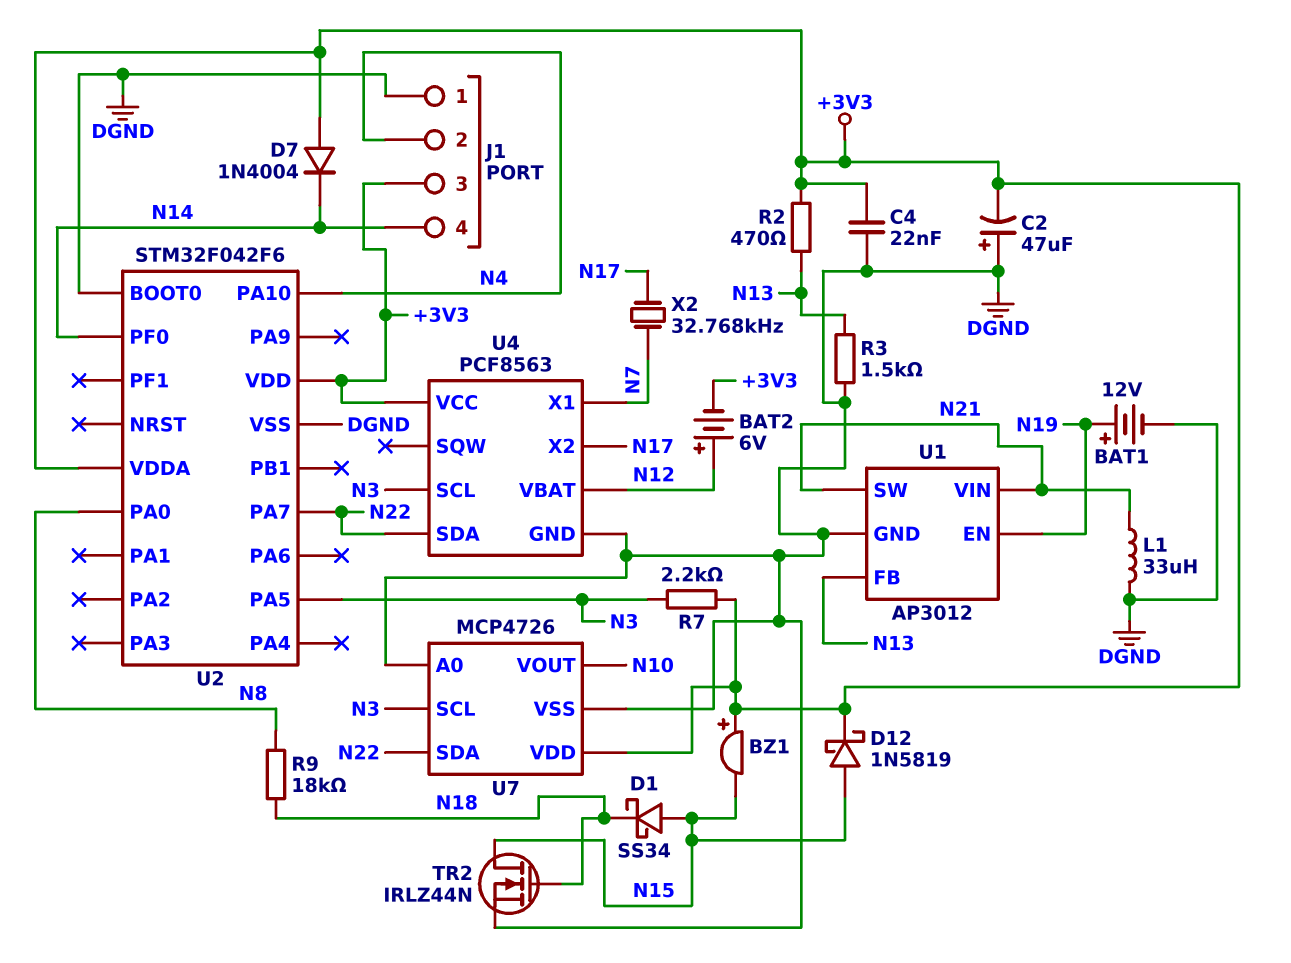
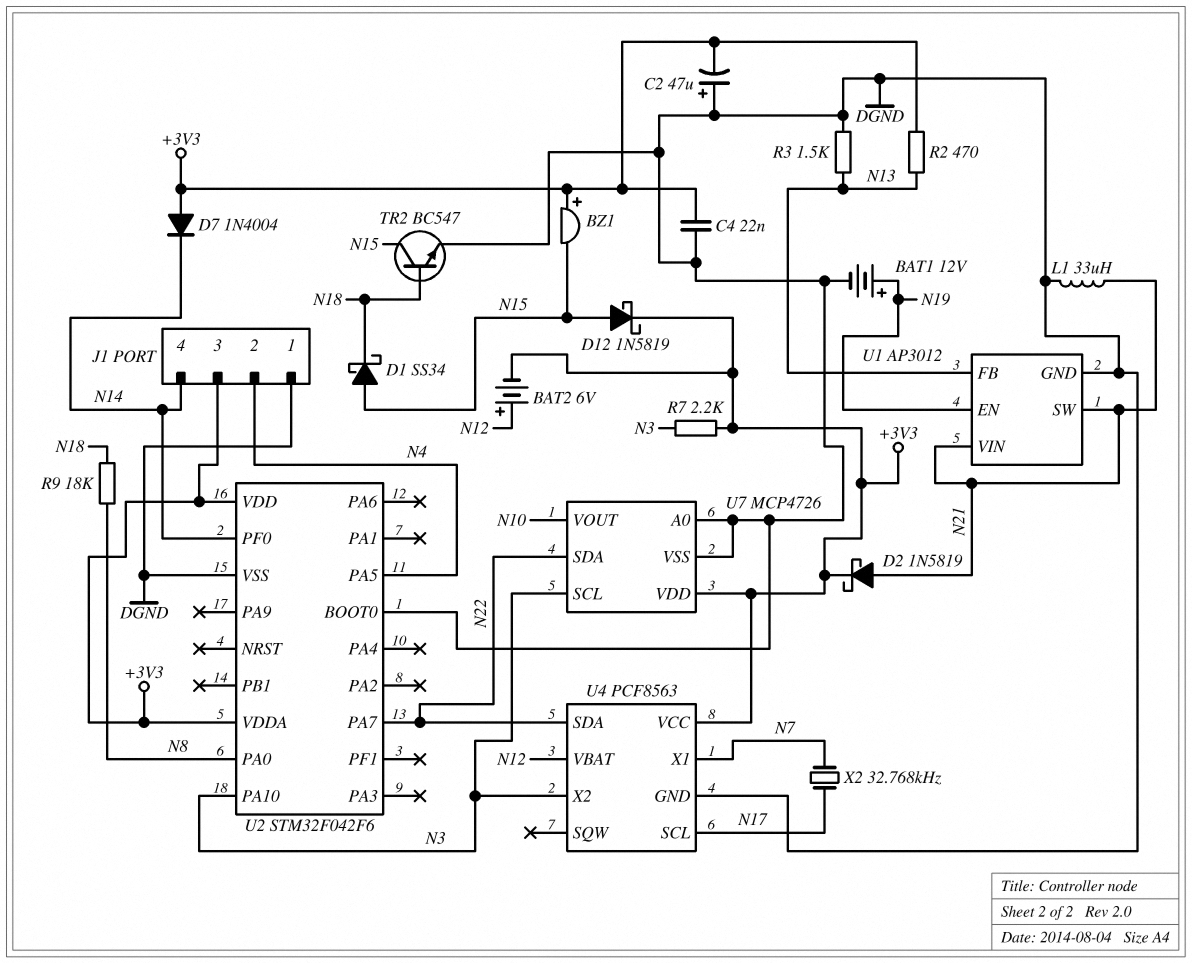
D2: none -> schottky 1N5819 (A N21, K +3V3)
TR2: NMOS IRLZ44N (G N18, D N15, S DGND) -> NPN BC547 (B N18, C N15, E DGND)
U2 pin PA5: N3 -> N4
U2 pin PA10: N4 -> N3
U4 pin SCL: N3 -> N17
U4 pin X2: N17 -> N3

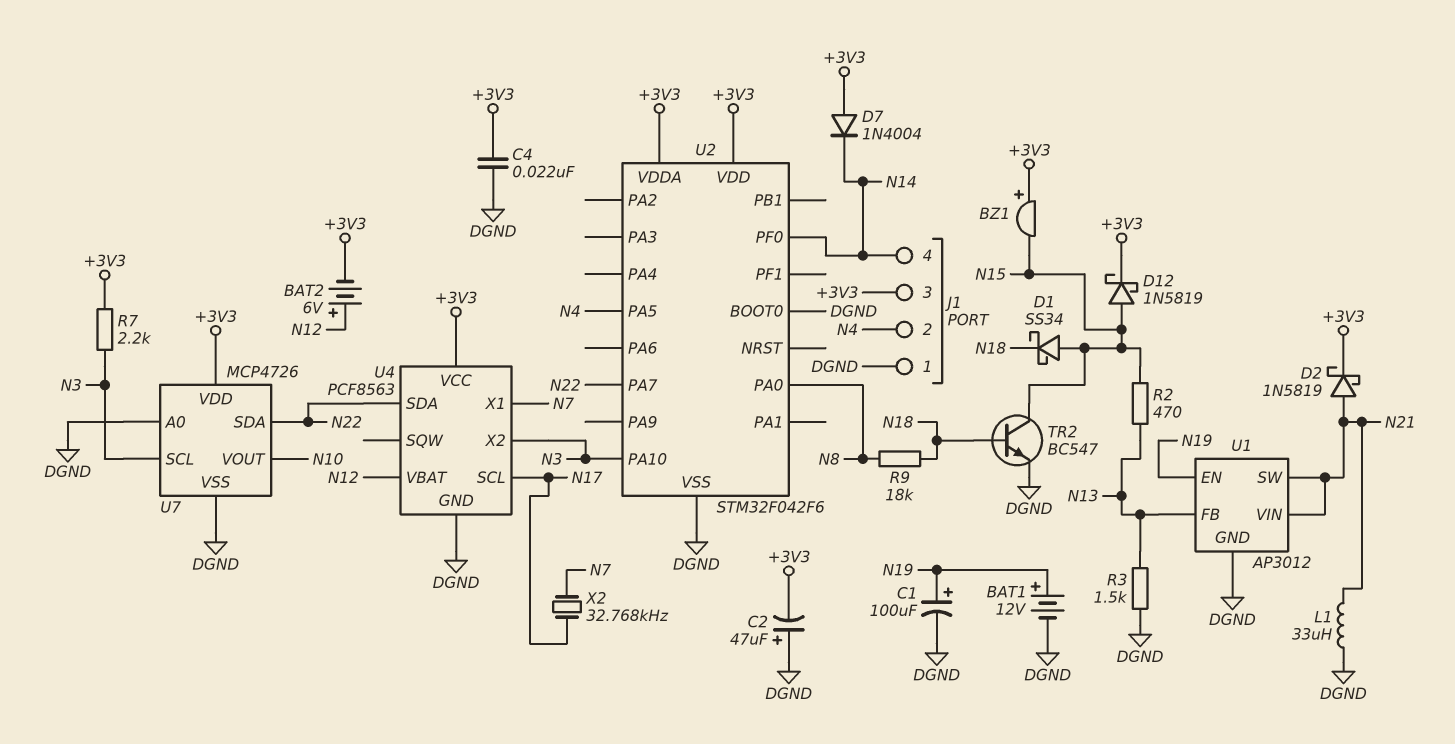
C1: none -> 100uF (plus N19, minus DGND)
R2: 470 (+3V3, N13) -> 470 (N13, N15)

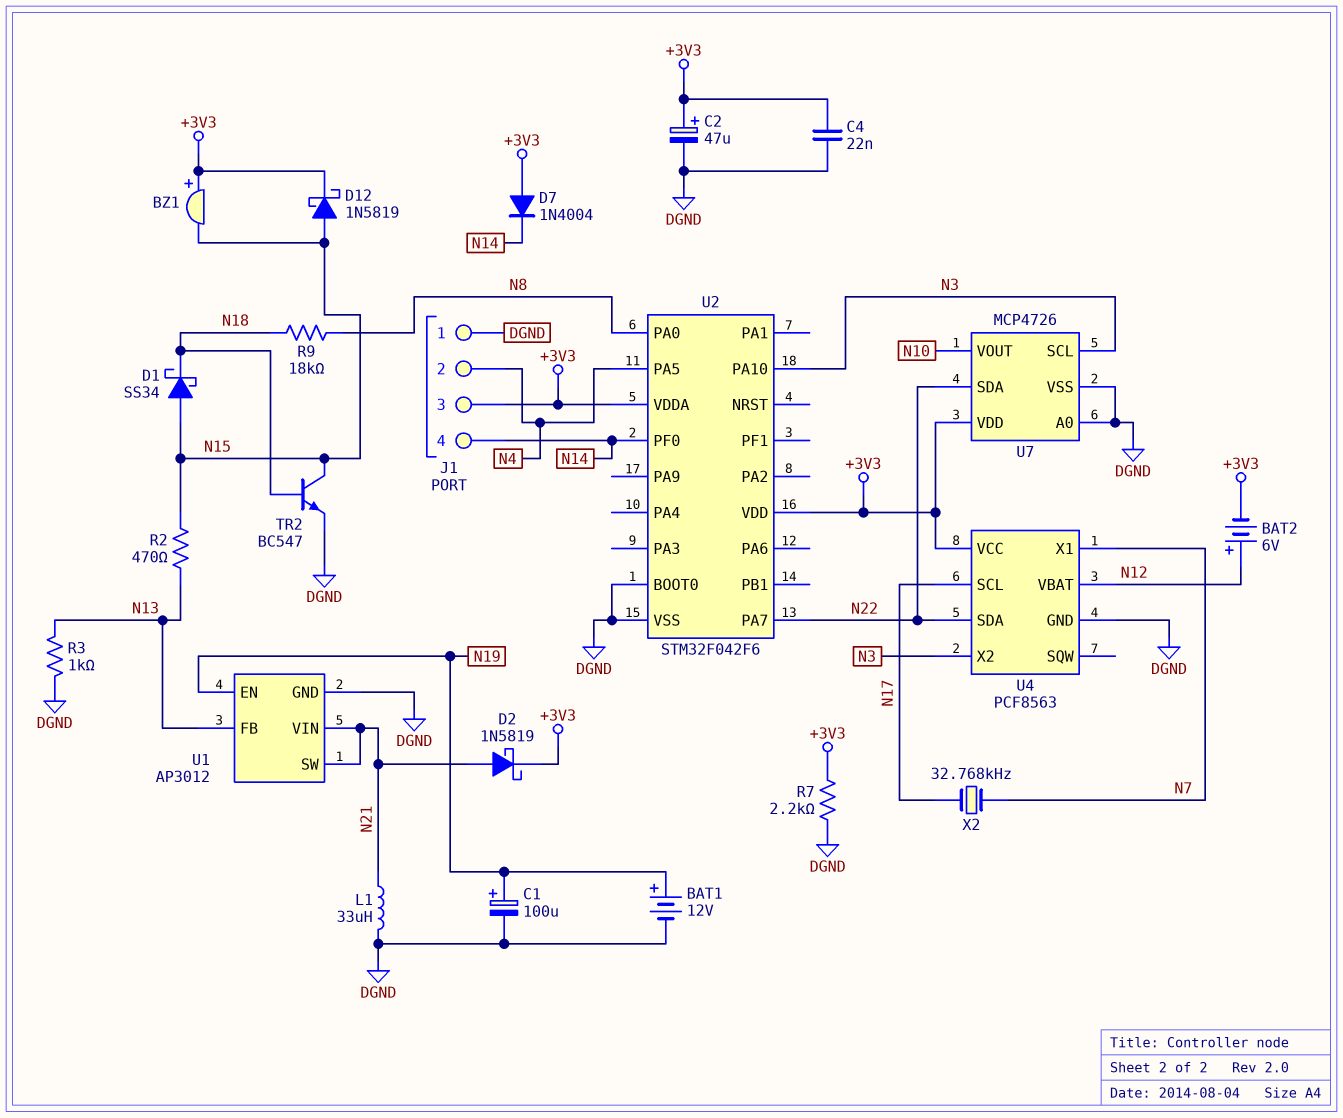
C2: 47uF (plus DGND, minus +3V3) -> 47uF (plus +3V3, minus DGND)
R3: 1.5k (DGND, N13) -> 1k (DGND, N13)
R7: 2.2k (+3V3, N3) -> 2.2k (+3V3, DGND)

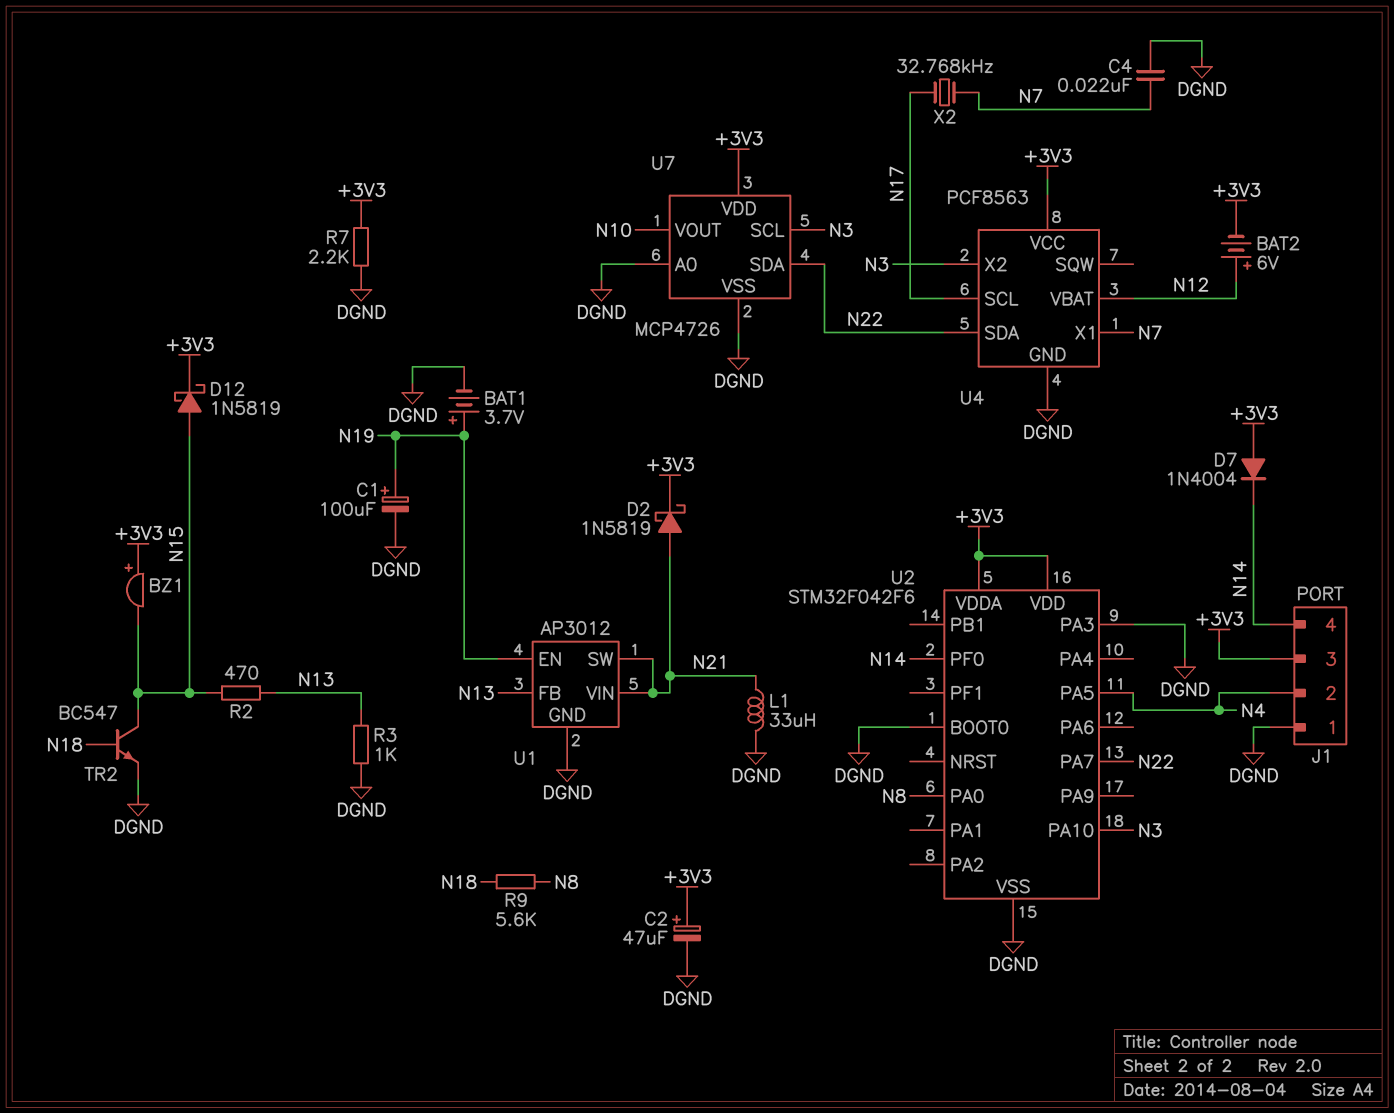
BAT1: 12V (plus N19, minus DGND) -> 3.7V (plus N19, minus DGND)
C4: 22nF (+3V3, DGND) -> 22nF (DGND, N7)
D1: schottky SS34 (A N15, K N18) -> none
R9: 18k (N8, N18) -> 5.6k (N8, N18)
U2 pin PA3: none -> DGND

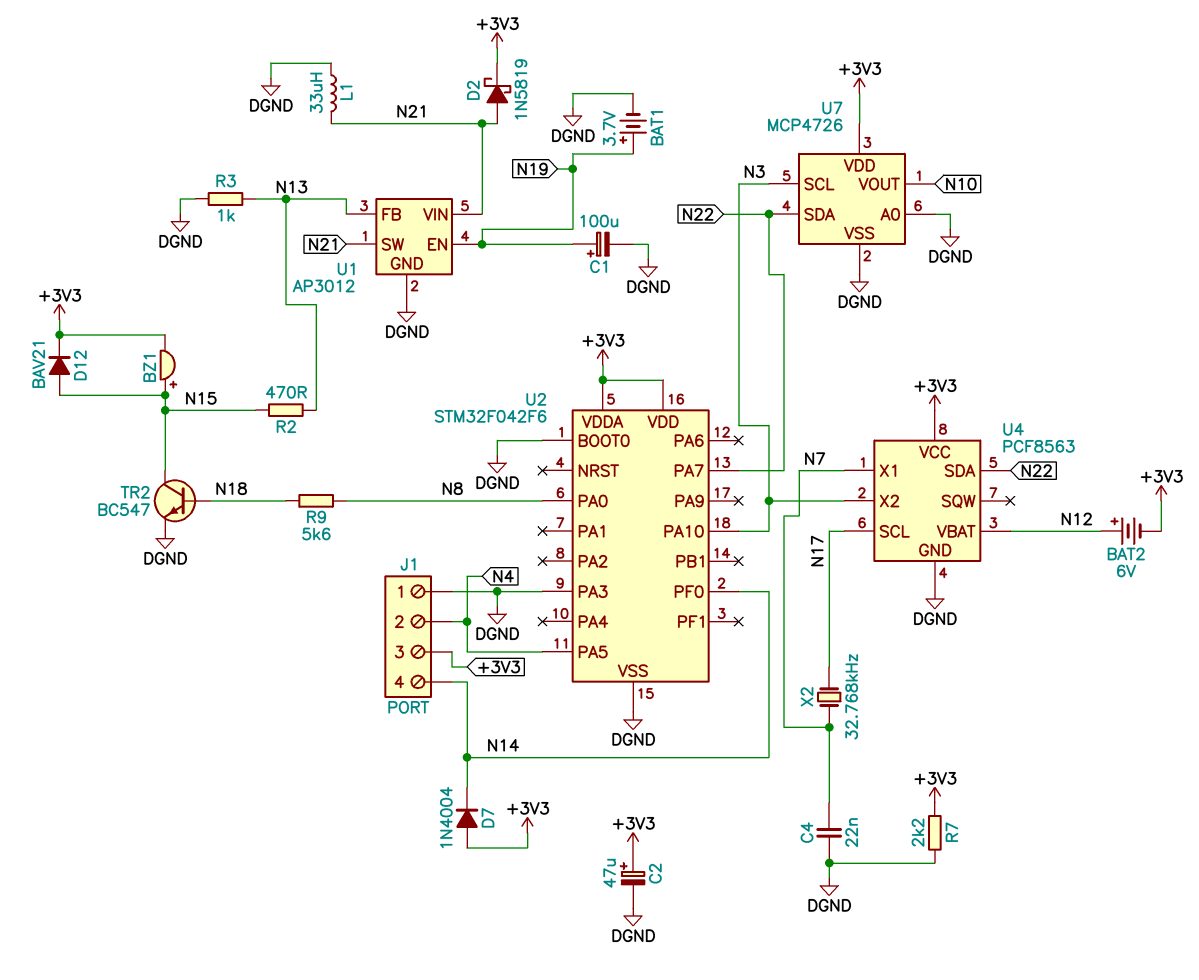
BZ1: buzzer (plus +3V3, minus N15) -> buzzer (plus N15, minus +3V3)
D12: schottky 1N5819 (A N15, K +3V3) -> diode BAV21 (A N15, K +3V3)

## Exercise description
Please copy out the entries above exactly as they appear, but skip their images.

## Result for this exercise
D2: none -> schottky 1N5819 (A N21, K +3V3)
TR2: NMOS IRLZ44N (G N18, D N15, S DGND) -> NPN BC547 (B N18, C N15, E DGND)
U2 pin PA5: N3 -> N4
U2 pin PA10: N4 -> N3
U4 pin SCL: N3 -> N17
U4 pin X2: N17 -> N3

C1: none -> 100uF (plus N19, minus DGND)
R2: 470 (+3V3, N13) -> 470 (N13, N15)

C2: 47uF (plus DGND, minus +3V3) -> 47uF (plus +3V3, minus DGND)
R3: 1.5k (DGND, N13) -> 1k (DGND, N13)
R7: 2.2k (+3V3, N3) -> 2.2k (+3V3, DGND)

BAT1: 12V (plus N19, minus DGND) -> 3.7V (plus N19, minus DGND)
C4: 22nF (+3V3, DGND) -> 22nF (DGND, N7)
D1: schottky SS34 (A N15, K N18) -> none
R9: 18k (N8, N18) -> 5.6k (N8, N18)
U2 pin PA3: none -> DGND

BZ1: buzzer (plus +3V3, minus N15) -> buzzer (plus N15, minus +3V3)
D12: schottky 1N5819 (A N15, K +3V3) -> diode BAV21 (A N15, K +3V3)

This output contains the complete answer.